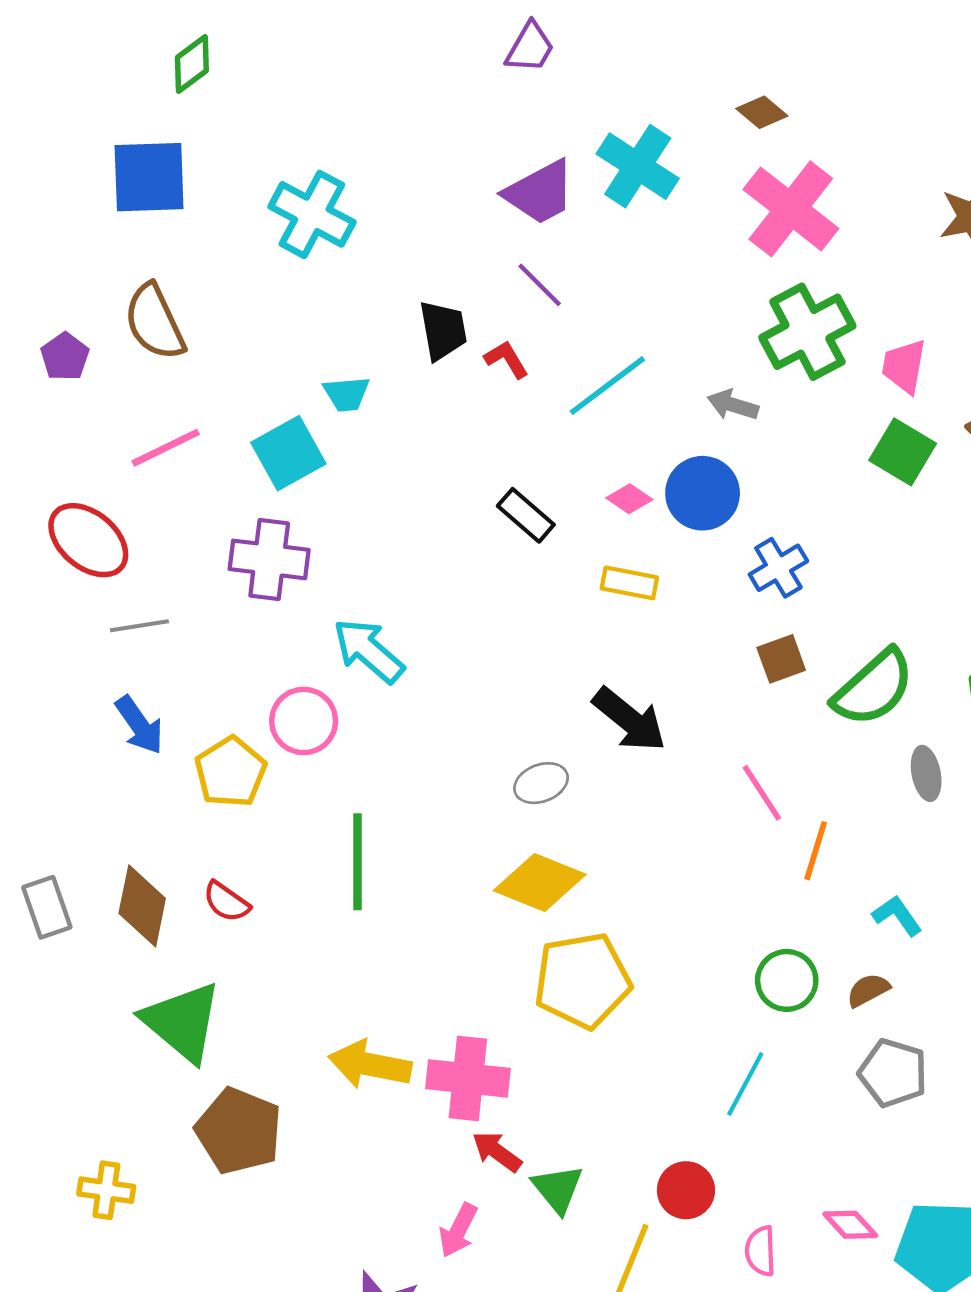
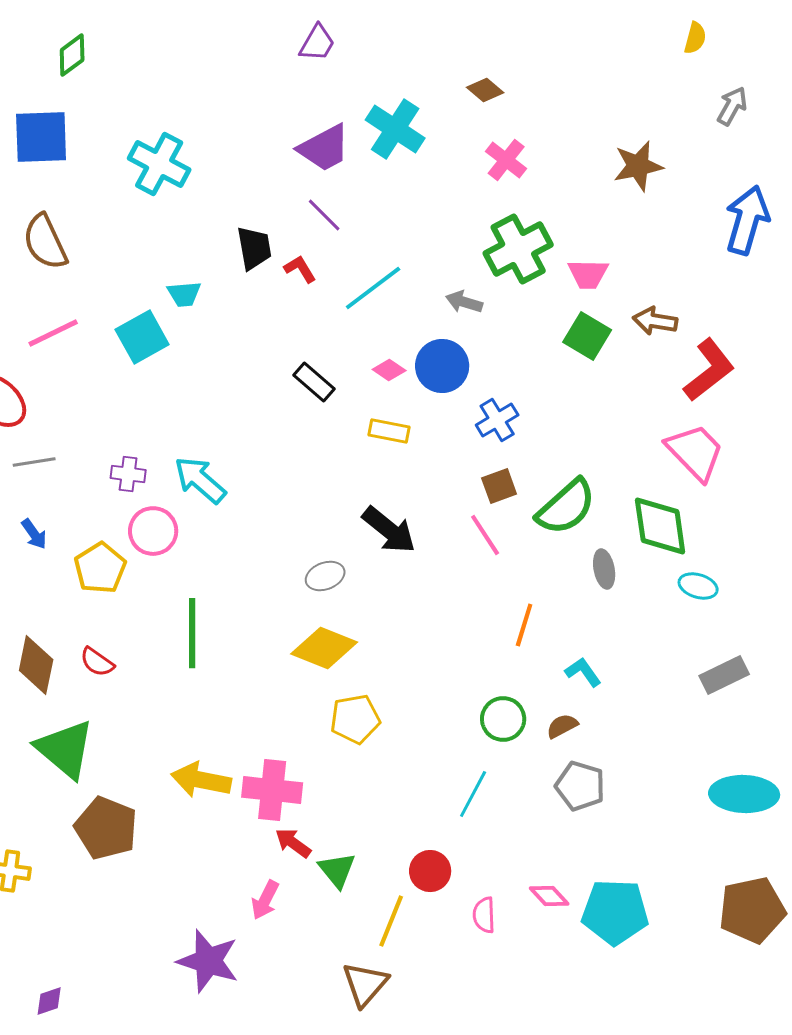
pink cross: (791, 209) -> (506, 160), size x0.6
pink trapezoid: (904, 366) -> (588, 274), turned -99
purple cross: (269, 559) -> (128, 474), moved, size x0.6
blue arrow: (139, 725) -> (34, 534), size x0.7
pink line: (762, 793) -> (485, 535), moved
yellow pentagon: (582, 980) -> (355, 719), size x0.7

--

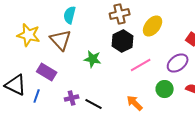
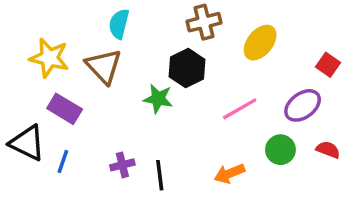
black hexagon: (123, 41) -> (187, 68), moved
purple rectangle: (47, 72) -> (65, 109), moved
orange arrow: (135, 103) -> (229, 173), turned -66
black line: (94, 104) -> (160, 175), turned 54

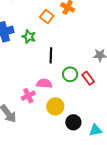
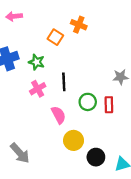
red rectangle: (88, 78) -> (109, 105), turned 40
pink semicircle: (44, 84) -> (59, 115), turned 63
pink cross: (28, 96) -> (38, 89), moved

--

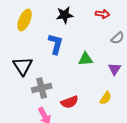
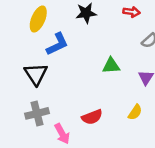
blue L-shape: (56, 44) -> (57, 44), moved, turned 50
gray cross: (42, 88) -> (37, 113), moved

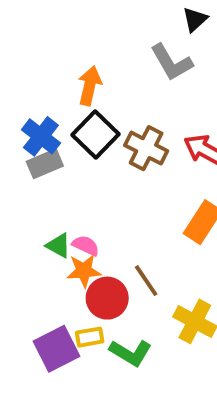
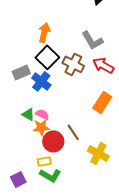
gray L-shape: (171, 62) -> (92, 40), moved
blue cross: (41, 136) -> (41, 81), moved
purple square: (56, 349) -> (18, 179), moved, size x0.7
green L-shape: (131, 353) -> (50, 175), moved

__EXERCISE DESCRIPTION__.
Print nothing but the lines above starting with the line that contains "purple rectangle: (47, 72)" and going on through the line that contains "pink cross: (28, 96) -> (38, 89), moved". Leave out the pictures.

__TASK RESPONSE__.
purple rectangle: (47, 72) -> (65, 109), moved
orange arrow: (135, 103) -> (229, 173), turned -66
black line: (94, 104) -> (160, 175), turned 54

red rectangle: (88, 78) -> (109, 105), turned 40
pink semicircle: (44, 84) -> (59, 115), turned 63
pink cross: (28, 96) -> (38, 89), moved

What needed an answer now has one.